··· Listed entries ···

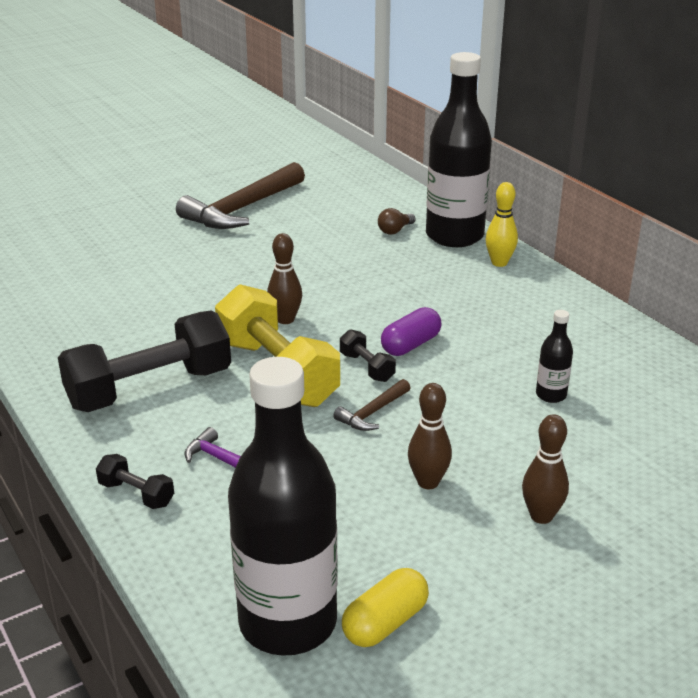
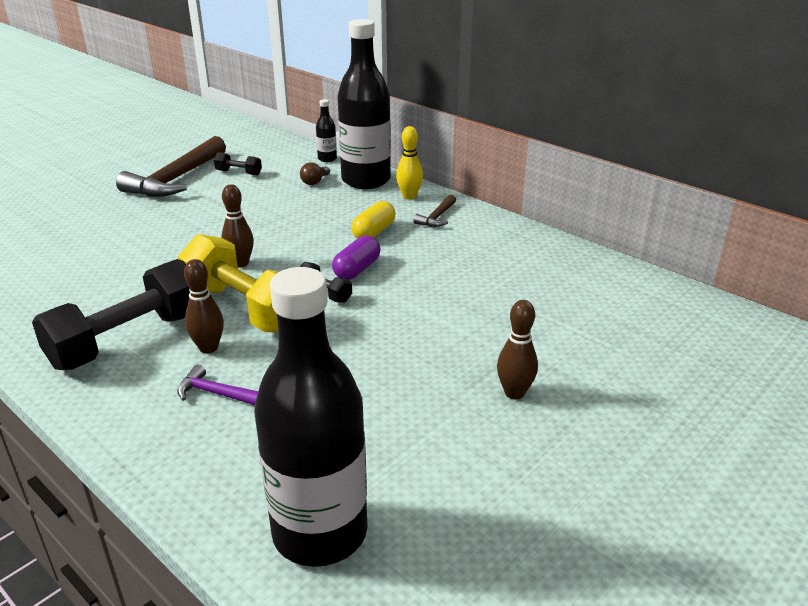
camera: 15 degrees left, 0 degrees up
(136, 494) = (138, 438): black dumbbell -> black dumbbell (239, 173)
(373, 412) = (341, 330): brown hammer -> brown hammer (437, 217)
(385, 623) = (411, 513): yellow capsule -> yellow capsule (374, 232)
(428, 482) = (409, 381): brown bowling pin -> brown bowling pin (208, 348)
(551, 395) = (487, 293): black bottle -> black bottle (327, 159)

···
··· Listed entries ···

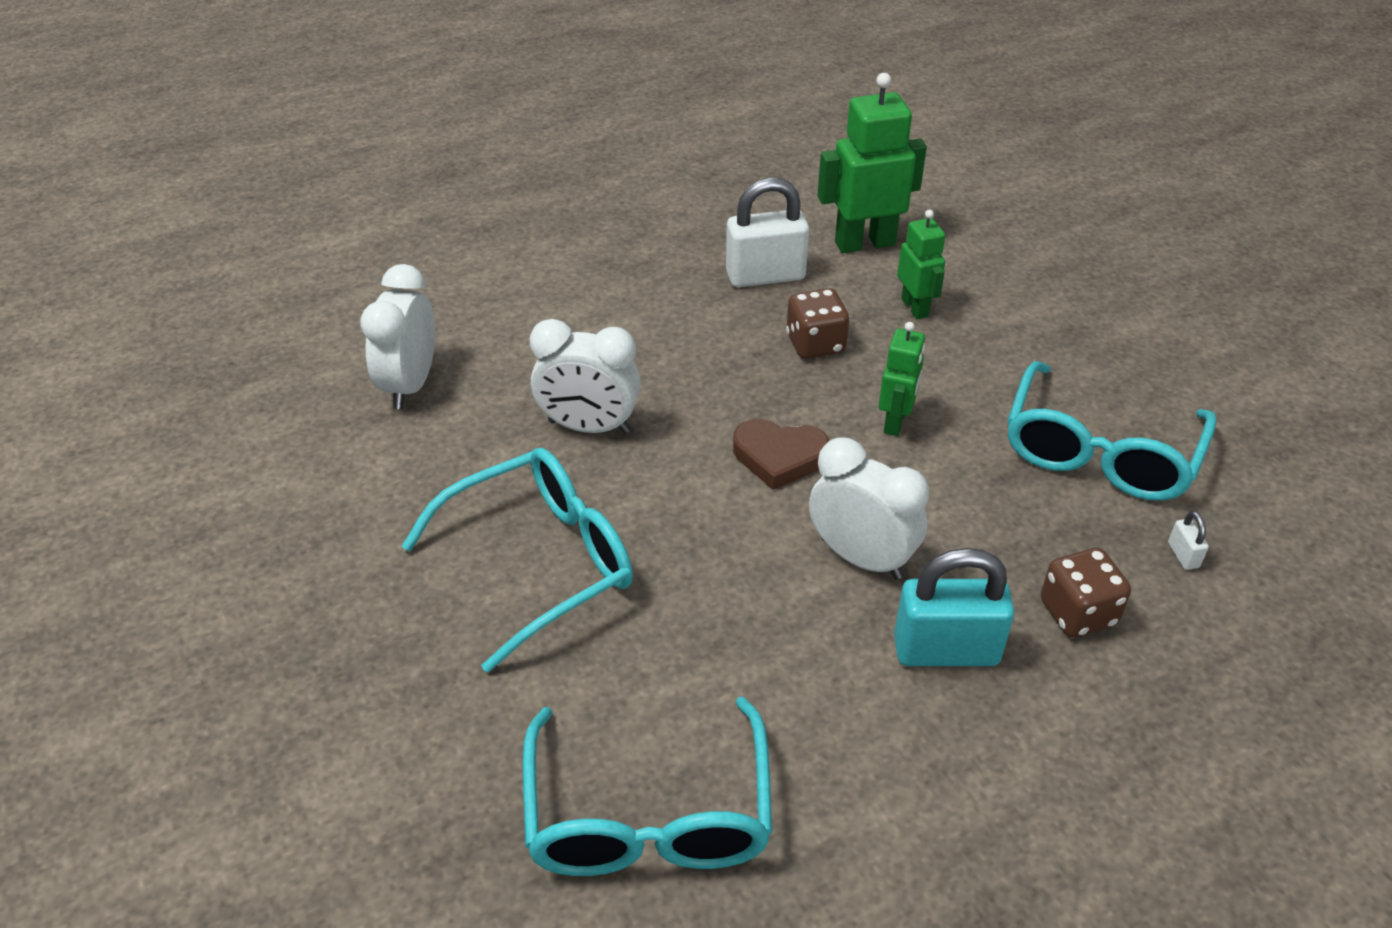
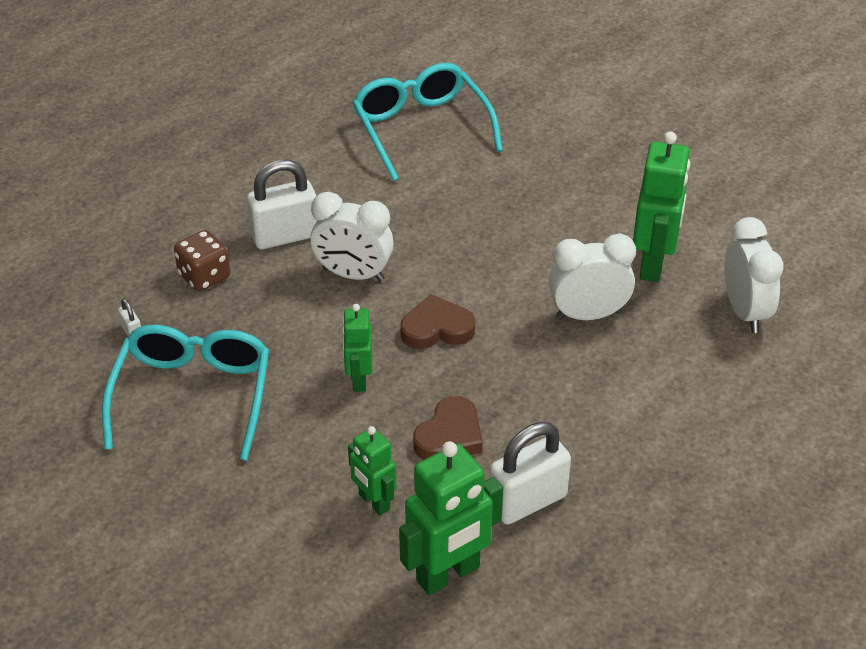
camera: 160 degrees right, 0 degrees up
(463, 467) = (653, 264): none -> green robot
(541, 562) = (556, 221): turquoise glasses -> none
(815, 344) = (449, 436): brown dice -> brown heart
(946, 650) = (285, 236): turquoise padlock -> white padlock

···
··· Listed entries ···

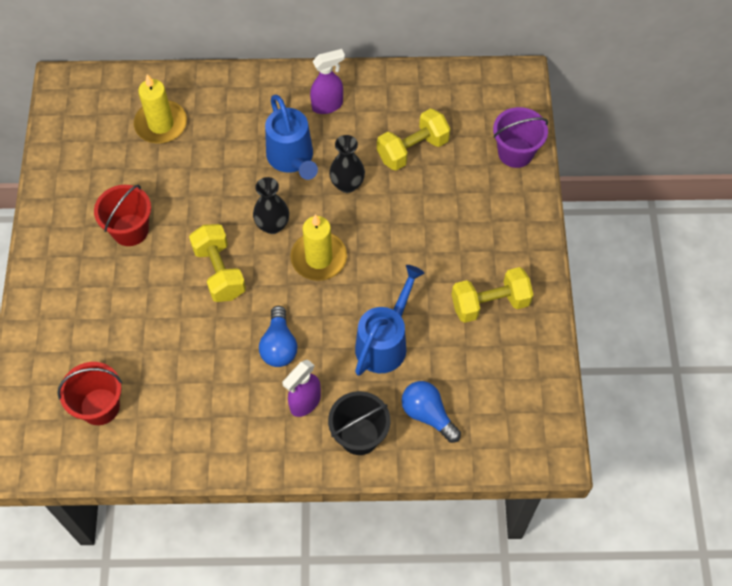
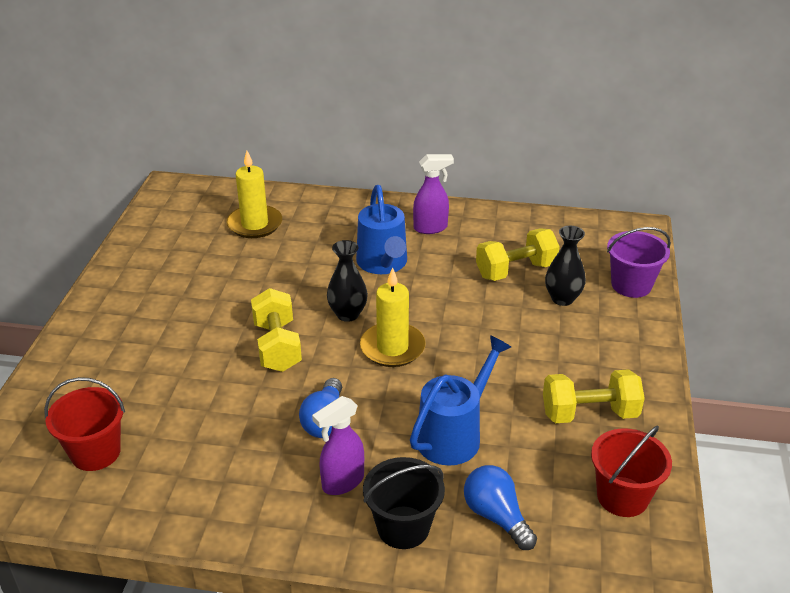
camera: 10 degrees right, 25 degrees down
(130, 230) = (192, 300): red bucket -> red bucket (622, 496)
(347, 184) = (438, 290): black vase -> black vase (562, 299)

···

*Brief:*
Take the lines above from the one containing "camera: 15 degrees left, 0 degrees up" down to the one containing "(551, 395) = (487, 293): black", and transcribe them exactly, both ends included.

*Response area:*
camera: 15 degrees left, 0 degrees up
(136, 494) = (138, 438): black dumbbell -> black dumbbell (239, 173)
(373, 412) = (341, 330): brown hammer -> brown hammer (437, 217)
(385, 623) = (411, 513): yellow capsule -> yellow capsule (374, 232)
(428, 482) = (409, 381): brown bowling pin -> brown bowling pin (208, 348)
(551, 395) = (487, 293): black bottle -> black bottle (327, 159)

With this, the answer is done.